To do: Reproduce every entry below exactly, minus the pictures.
··· Material supplied ···
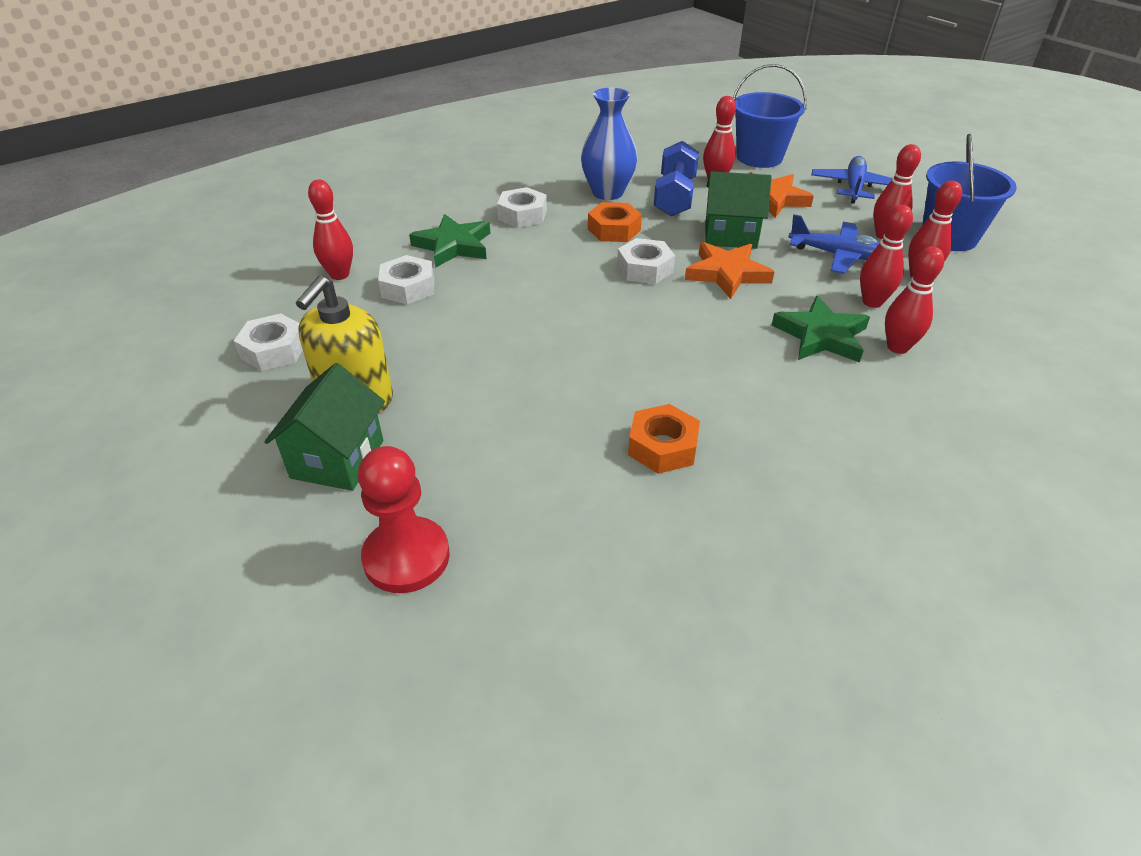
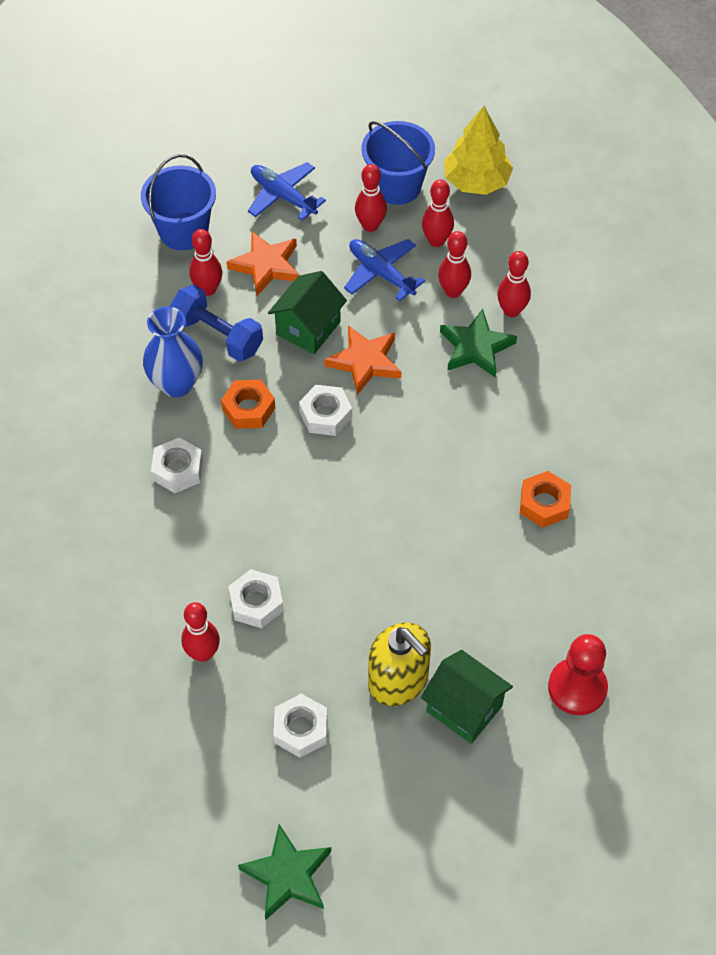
camera: 65 degrees left, 15 degrees up
green star [409,214,490,268] -> green star moved to [238,824,331,920]
blue plane [788,214,880,274] -> blue plane turned 90 degrees counterclockwise [344,239,425,301]
none -> yellow tree [444,106,513,195]

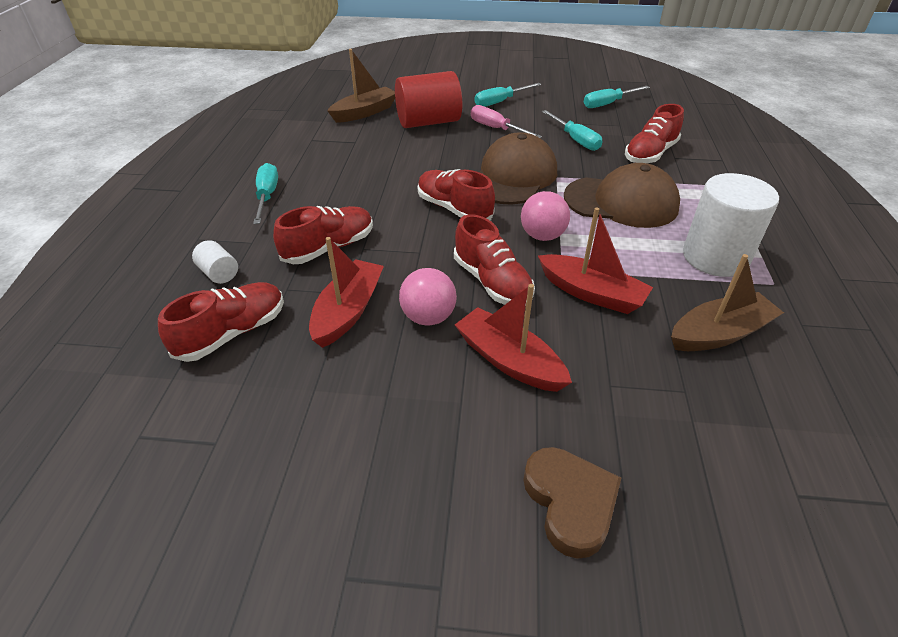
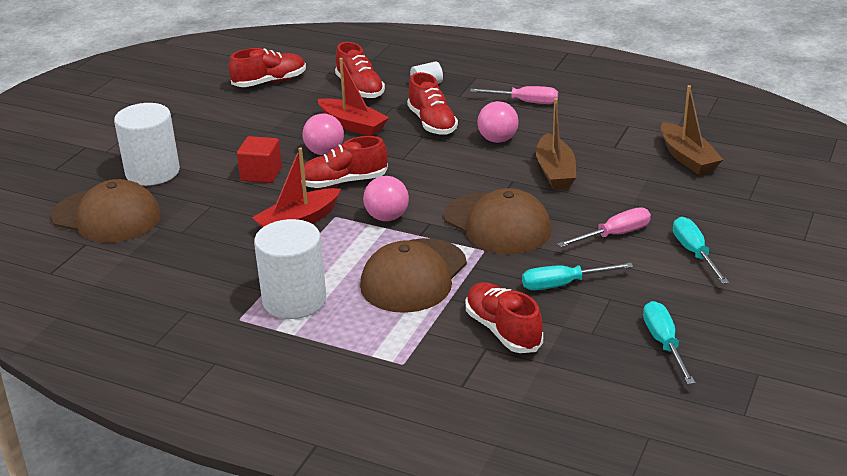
camera: 110 degrees right, 10 degrees down
turquoise screwdriver [253,163,278,224] -> pink screwdriver [470,86,558,104]
red cylinder [395,71,462,128] -> none
red shoe [418,169,495,220] -> red shoe moved to [229,48,306,87]
red boat [455,284,572,392] -> red cube [237,136,282,183]
brown heart [523,447,621,559] -> white cylinder [114,103,180,186]
brown boat [671,254,784,351] -> brown boat moved to [536,98,576,190]
none -> brown cap [51,179,161,243]
none -> pink ball [477,101,519,143]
···
Reply to the exercise:
camera: 65 degrees left, 15 degrees up
green star [409,214,490,268] -> green star moved to [238,824,331,920]
blue plane [788,214,880,274] -> blue plane turned 90 degrees counterclockwise [344,239,425,301]
none -> yellow tree [444,106,513,195]

camera: 110 degrees right, 10 degrees down
turquoise screwdriver [253,163,278,224] -> pink screwdriver [470,86,558,104]
red cylinder [395,71,462,128] -> none
red shoe [418,169,495,220] -> red shoe moved to [229,48,306,87]
red boat [455,284,572,392] -> red cube [237,136,282,183]
brown heart [523,447,621,559] -> white cylinder [114,103,180,186]
brown boat [671,254,784,351] -> brown boat moved to [536,98,576,190]
none -> brown cap [51,179,161,243]
none -> pink ball [477,101,519,143]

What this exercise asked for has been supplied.